- Data for this exercise:
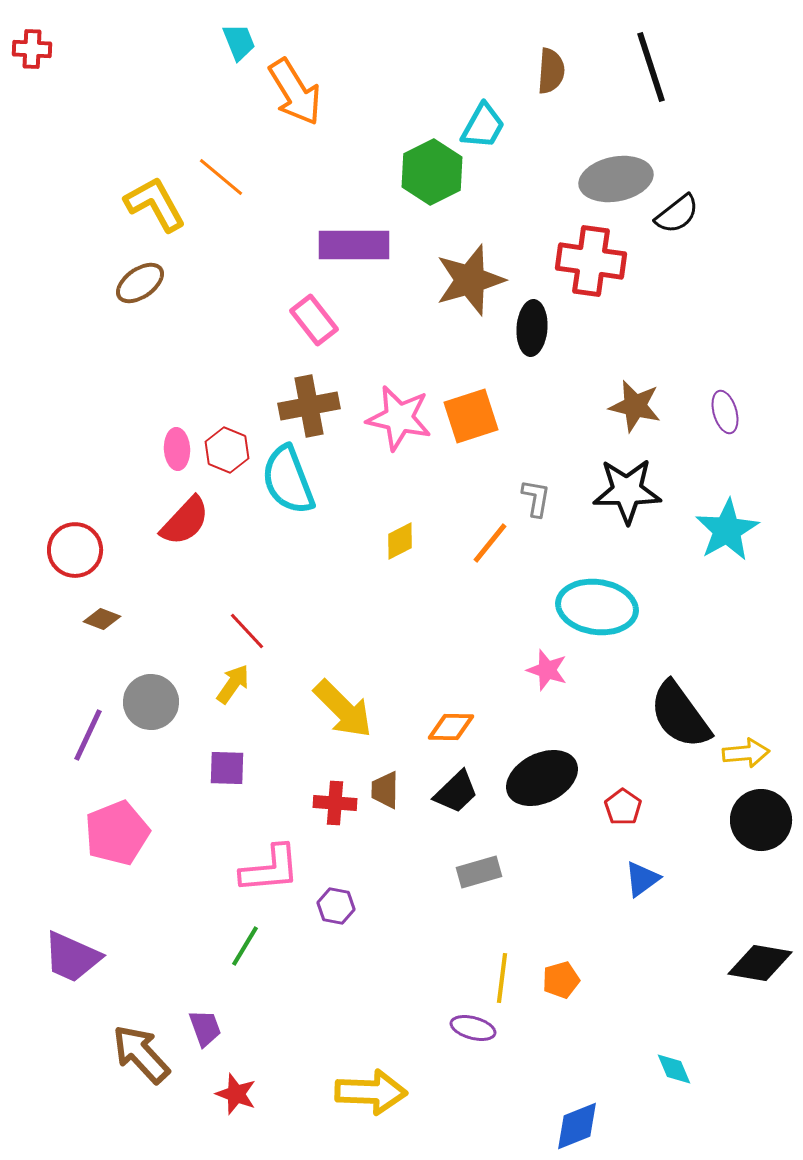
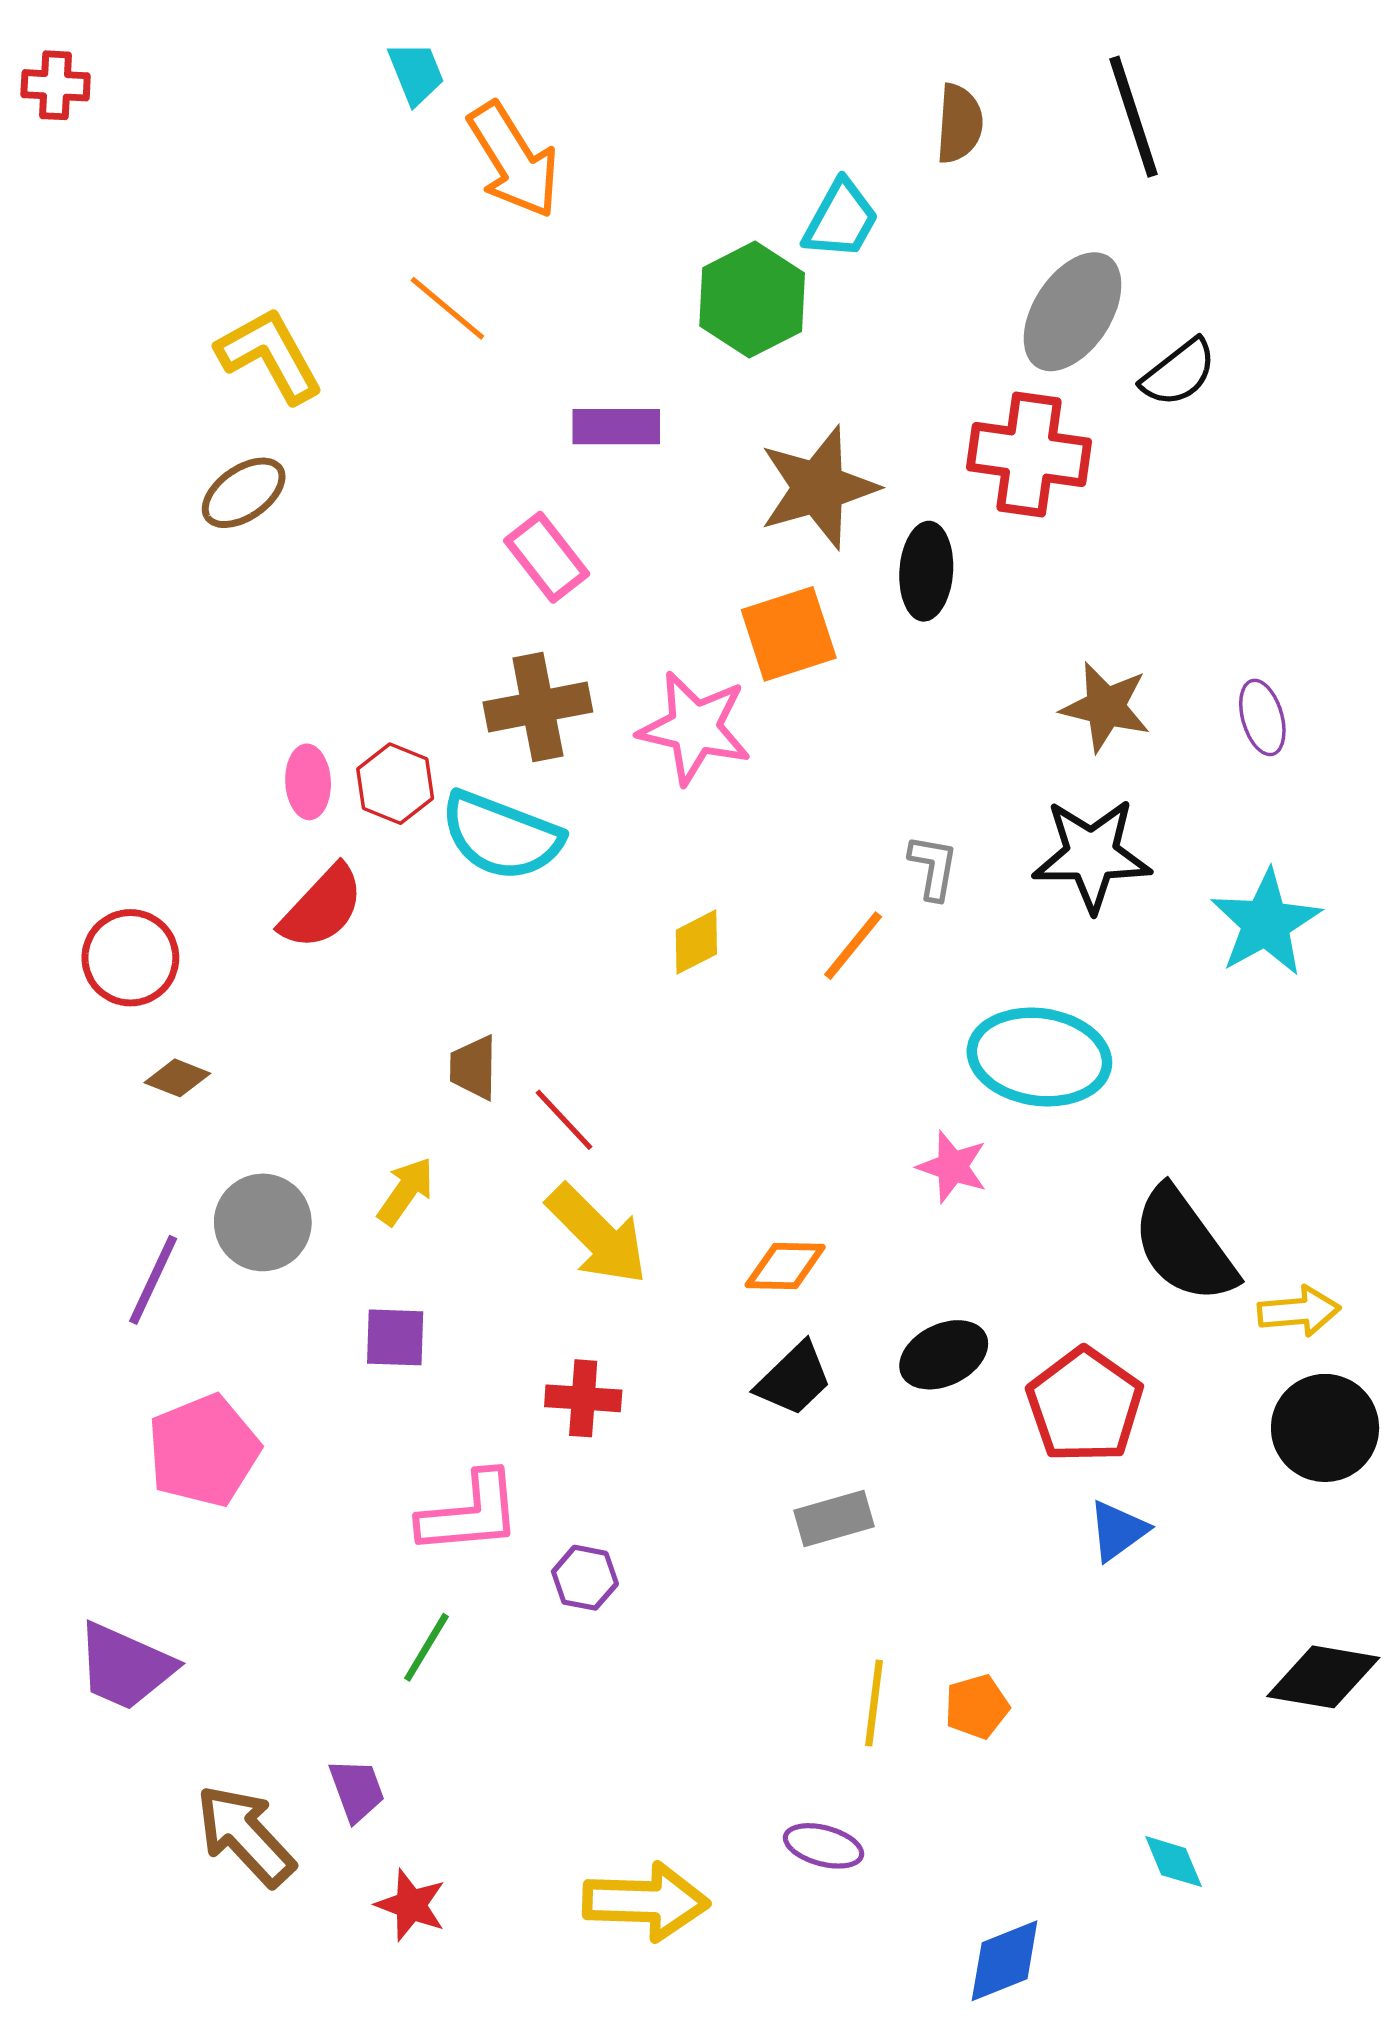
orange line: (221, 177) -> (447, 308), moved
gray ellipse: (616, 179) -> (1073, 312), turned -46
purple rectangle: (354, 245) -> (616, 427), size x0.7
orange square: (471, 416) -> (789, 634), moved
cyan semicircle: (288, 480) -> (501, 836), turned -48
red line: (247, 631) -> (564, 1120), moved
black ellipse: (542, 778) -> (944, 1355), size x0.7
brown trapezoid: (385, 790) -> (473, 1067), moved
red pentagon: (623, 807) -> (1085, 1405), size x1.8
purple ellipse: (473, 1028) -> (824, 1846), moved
...
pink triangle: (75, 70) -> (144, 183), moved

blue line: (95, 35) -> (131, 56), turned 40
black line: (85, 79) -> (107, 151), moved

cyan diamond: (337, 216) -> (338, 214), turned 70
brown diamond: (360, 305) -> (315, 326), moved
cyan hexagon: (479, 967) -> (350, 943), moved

- How to complete this task: Starting at the line above that contains "cyan diamond: (337, 216)", write out each line exactly until the line that contains "cyan hexagon: (479, 967) -> (350, 943), moved" has been written, and stop there.

- Exercise output:
cyan diamond: (337, 216) -> (338, 214), turned 70
brown diamond: (360, 305) -> (315, 326), moved
cyan hexagon: (479, 967) -> (350, 943), moved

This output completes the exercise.